>> begin Extracted material

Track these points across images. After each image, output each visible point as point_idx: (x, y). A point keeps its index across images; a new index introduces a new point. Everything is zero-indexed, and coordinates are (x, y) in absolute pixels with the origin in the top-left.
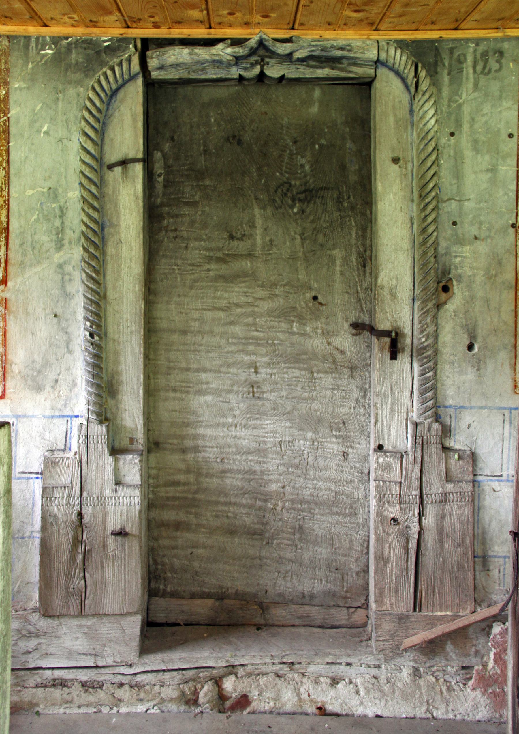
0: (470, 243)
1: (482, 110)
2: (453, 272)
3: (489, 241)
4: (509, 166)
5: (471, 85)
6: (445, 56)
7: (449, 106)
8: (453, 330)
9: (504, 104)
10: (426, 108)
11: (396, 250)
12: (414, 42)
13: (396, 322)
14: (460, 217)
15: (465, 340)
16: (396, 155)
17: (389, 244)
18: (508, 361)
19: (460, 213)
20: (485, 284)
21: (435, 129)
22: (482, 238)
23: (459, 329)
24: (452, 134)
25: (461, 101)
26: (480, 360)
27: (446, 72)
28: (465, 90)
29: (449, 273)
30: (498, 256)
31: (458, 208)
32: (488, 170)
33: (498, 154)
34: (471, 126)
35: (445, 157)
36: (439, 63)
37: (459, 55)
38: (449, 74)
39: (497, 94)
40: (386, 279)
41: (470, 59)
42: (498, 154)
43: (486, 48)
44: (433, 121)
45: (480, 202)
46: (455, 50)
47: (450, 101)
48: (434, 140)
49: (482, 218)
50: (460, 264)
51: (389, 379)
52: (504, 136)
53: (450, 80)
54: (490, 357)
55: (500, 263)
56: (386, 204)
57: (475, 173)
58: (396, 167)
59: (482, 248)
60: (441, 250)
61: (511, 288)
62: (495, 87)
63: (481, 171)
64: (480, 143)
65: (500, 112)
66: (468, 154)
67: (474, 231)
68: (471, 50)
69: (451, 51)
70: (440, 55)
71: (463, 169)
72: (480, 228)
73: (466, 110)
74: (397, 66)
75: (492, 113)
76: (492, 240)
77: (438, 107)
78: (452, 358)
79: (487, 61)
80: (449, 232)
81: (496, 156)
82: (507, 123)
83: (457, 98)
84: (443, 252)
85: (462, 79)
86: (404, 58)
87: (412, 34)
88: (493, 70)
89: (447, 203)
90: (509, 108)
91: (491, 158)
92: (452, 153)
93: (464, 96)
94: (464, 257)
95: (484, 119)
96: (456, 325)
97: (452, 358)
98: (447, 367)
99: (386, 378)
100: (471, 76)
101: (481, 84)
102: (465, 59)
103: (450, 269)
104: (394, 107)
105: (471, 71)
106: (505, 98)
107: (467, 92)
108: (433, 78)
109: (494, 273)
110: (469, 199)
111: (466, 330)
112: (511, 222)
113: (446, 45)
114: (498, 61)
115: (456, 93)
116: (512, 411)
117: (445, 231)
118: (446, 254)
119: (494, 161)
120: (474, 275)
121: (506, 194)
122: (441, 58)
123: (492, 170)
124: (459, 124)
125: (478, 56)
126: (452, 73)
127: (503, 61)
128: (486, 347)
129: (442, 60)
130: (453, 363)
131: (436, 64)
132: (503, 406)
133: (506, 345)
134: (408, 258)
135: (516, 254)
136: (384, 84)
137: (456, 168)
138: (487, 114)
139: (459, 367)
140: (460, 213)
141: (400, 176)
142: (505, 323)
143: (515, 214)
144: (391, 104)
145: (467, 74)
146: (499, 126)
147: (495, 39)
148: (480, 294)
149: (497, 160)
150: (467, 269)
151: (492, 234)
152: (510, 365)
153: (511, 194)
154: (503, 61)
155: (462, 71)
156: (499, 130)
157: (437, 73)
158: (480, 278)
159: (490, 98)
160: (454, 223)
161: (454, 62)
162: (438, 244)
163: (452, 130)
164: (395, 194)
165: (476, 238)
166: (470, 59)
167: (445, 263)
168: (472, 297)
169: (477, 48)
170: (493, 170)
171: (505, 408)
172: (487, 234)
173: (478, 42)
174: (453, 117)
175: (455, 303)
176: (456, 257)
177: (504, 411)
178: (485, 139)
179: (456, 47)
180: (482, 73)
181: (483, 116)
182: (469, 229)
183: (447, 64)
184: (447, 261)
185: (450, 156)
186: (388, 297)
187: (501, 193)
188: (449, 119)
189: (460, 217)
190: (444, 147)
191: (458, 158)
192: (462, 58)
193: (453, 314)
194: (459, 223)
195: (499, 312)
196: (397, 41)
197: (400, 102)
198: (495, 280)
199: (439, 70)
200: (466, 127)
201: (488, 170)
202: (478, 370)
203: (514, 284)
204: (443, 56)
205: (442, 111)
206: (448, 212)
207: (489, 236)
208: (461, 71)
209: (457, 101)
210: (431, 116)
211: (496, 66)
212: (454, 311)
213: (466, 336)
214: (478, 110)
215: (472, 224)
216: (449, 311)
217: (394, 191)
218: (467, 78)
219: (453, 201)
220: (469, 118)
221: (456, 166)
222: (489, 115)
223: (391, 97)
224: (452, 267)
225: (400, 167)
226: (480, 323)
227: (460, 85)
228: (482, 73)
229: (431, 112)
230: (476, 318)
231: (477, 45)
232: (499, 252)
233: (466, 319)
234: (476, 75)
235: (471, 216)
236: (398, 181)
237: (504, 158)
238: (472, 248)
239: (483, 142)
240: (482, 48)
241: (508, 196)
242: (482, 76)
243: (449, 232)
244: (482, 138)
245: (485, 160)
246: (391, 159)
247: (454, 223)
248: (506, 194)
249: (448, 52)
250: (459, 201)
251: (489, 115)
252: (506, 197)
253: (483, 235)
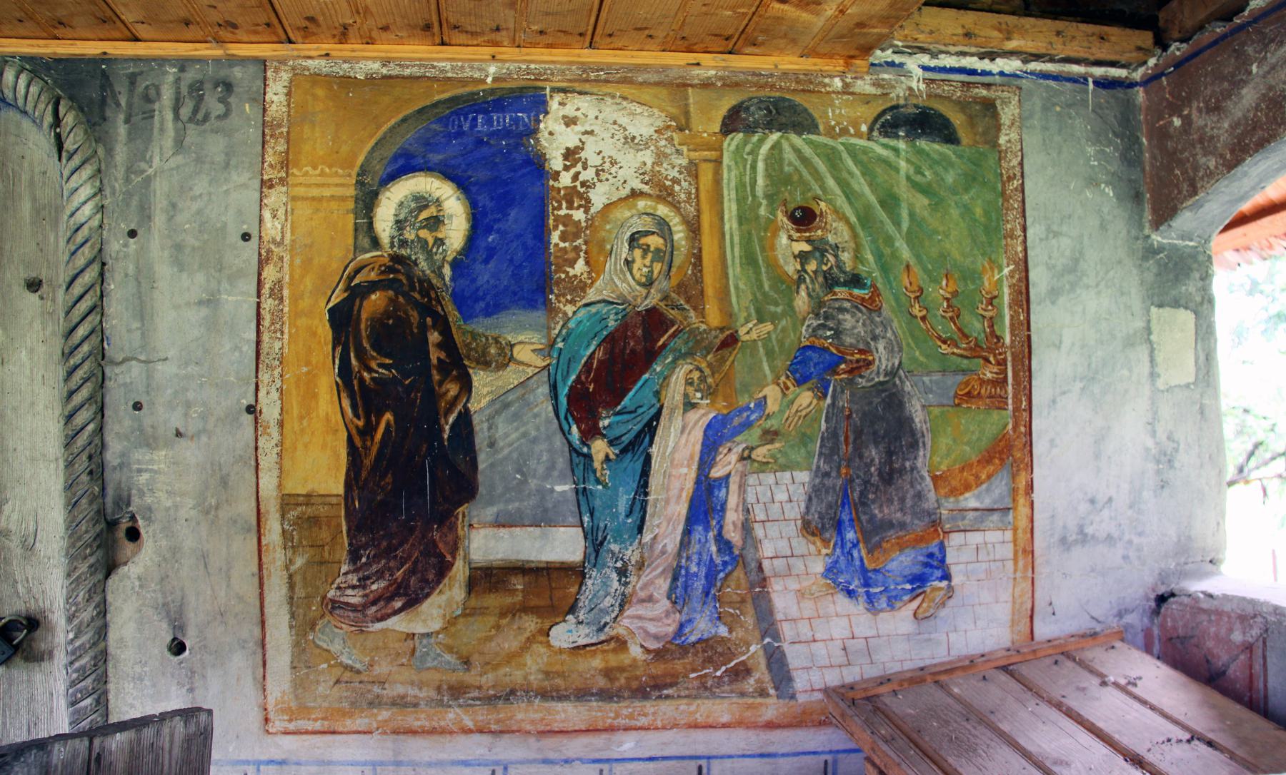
0: (168, 445)
1: (191, 189)
2: (136, 500)
3: (204, 439)
4: (242, 293)
5: (168, 142)
6: (121, 88)
7: (127, 180)
8: (138, 615)
9: (235, 177)
10: (74, 183)
11: (33, 460)
12: (59, 61)
13: (36, 600)
14: (148, 393)
15: (163, 633)
16: (34, 275)
17: (20, 448)
18: (249, 672)
19: (148, 386)
20: (198, 523)
21: (95, 222)
22: (190, 434)
23: (150, 612)
24: (133, 234)
25: (150, 171)
26: (193, 672)
27: (122, 117)
28: (157, 150)
29: (128, 504)
30: (220, 470)
31: (144, 375)
32: (200, 303)
33: (220, 271)
34: (170, 219)
35: (118, 276)
36: (109, 101)
37: (147, 87)
38: (127, 121)
39: (220, 158)
40: (15, 517)
41: (167, 95)
42: (220, 271)
43: (199, 77)
44: (87, 210)
45: (187, 364)
46: (139, 79)
47: (129, 170)
48: (89, 244)
49: (191, 395)
50: (148, 485)
51: (23, 712)
52: (235, 238)
53: (129, 133)
54: (213, 666)
55: (224, 482)
56: (13, 369)
57: (177, 307)
58: (34, 298)
59: (190, 452)
60: (111, 457)
61: (249, 530)
62: (216, 146)
63: (188, 304)
64: (187, 251)
65: (227, 192)
66: (164, 271)
67: (176, 421)
68: (171, 79)
69: (133, 80)
70: (111, 85)
71: (152, 299)
72: (186, 415)
73: (160, 188)
74: (20, 102)
75: (210, 194)
76: (209, 438)
77: (105, 181)
78: (138, 669)
79: (201, 99)
80: (127, 423)
81: (217, 275)
82: (240, 212)
83: (143, 165)
84: (116, 462)
85: (152, 129)
86: (34, 90)
87: (46, 46)
88: (213, 116)
89: (123, 367)
90: (244, 186)
91: (208, 281)
92: (131, 269)
93: (156, 160)
94: (156, 472)
95: (195, 206)
96: (143, 605)
97: (138, 669)
98: (129, 686)
99: (18, 712)
100: (170, 124)
101: (188, 140)
102: (158, 94)
103: (129, 496)
104: (32, 183)
105: (169, 116)
106: (236, 167)
107: (162, 154)
108: (97, 128)
109: (213, 502)
110: (166, 359)
111: (164, 614)
112: (245, 402)
113: (124, 69)
114: (221, 100)
115: (140, 155)
116: (262, 767)
117: (120, 422)
118: (121, 466)
119: (214, 284)
120: (176, 507)
121: (236, 348)
122: (113, 91)
123: (209, 300)
124: (145, 214)
125: (184, 90)
126: (133, 119)
127: (232, 100)
128: (205, 647)
129: (114, 95)
130: (141, 680)
131: (103, 102)
132: (243, 757)
133: (245, 641)
134: (57, 476)
135: (257, 464)
136: (12, 139)
137: (140, 298)
138: (201, 195)
139: (154, 686)
140: (148, 386)
141: (43, 313)
142: (241, 599)
143: (253, 387)
144: (25, 177)
145: (162, 122)
146: (224, 219)
147: (217, 60)
148: (189, 543)
149: (219, 283)
150: (162, 495)
151: (210, 426)
152: (255, 679)
153: (245, 348)
154: (232, 100)
155: (153, 117)
156: (225, 225)
157: (105, 119)
158: (188, 509)
159: (207, 166)
160: (137, 406)
161: (136, 100)
162: (103, 445)
163: (133, 226)
164: (31, 351)
165: (179, 434)
166: (167, 95)
167: (120, 483)
168: (175, 551)
169: (182, 75)
170: (211, 301)
171: (247, 762)
172: (201, 426)
173: (183, 64)
174: (135, 202)
175: (139, 565)
176: (139, 471)
177: (245, 767)
178: (197, 244)
179: (141, 73)
180: (191, 120)
181: (193, 199)
182: (164, 416)
183: (123, 102)
184: (124, 479)
185: (126, 275)
186: (19, 551)
187: (228, 347)
188: (128, 205)
189: (148, 393)
190: (117, 259)
191: (144, 278)
192: (152, 92)
193: (137, 583)
194: (145, 406)
195: (229, 578)
196: (24, 58)
197: (45, 173)
198: (217, 516)
199: (108, 113)
200: (159, 220)
201: (200, 303)
202: (191, 690)
203: (255, 523)
204: (117, 88)
205: (113, 188)
206: (125, 384)
207: (205, 431)
208: (149, 115)
209: (143, 171)
210: (83, 199)
211: (219, 109)
212: (139, 578)
213: (165, 625)
214: (184, 189)
215: (171, 406)
216: (129, 578)
217: (29, 344)
218: (162, 130)
219: (134, 362)
220: (165, 203)
221: (139, 295)
222: (206, 198)
223: (26, 164)
224: (134, 492)
225: (42, 298)
226: (192, 599)
227: (149, 140)
228: (191, 120)
229: (86, 192)
230: (182, 589)
231: (182, 69)
232: (222, 461)
233: (164, 594)
234: (180, 124)
235: (169, 391)
236: (37, 325)
237: (232, 279)
238: (171, 453)
239: (194, 249)
240: (191, 75)
241: (241, 352)
242: (191, 126)
243: (127, 423)
244: (191, 241)
245: (196, 283)
246: (23, 283)
247: (137, 406)
248: (236, 348)
249: (126, 82)
250: (147, 362)
251: (206, 198)
252: (237, 354)
253: (192, 429)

>> end Extracted material

What to work on:
Substitute "Follow" for "Track" in the lines from the first one through the line that contains "31: (458, 208)", leaving everything else unchanged. Give back only those lines, without the pictures.

Reply:
Follow these points across images. After each image, output each visible point as point_idx: (x, y). A point keeps its index across images; a new index introduces a new point. Everything is zero-indexed, and coordinates are (x, y) in absolute pixels with the origin in the top-left.
0: (470, 243)
1: (482, 110)
2: (453, 272)
3: (489, 241)
4: (509, 166)
5: (471, 85)
6: (445, 56)
7: (449, 106)
8: (453, 330)
9: (504, 104)
10: (426, 108)
11: (396, 250)
12: (414, 42)
13: (396, 322)
14: (460, 217)
15: (465, 340)
16: (396, 155)
17: (389, 244)
18: (508, 361)
19: (460, 213)
20: (485, 284)
21: (435, 129)
22: (482, 238)
23: (459, 329)
24: (452, 134)
25: (461, 101)
26: (480, 360)
27: (446, 72)
28: (465, 90)
29: (449, 273)
30: (498, 256)
31: (458, 208)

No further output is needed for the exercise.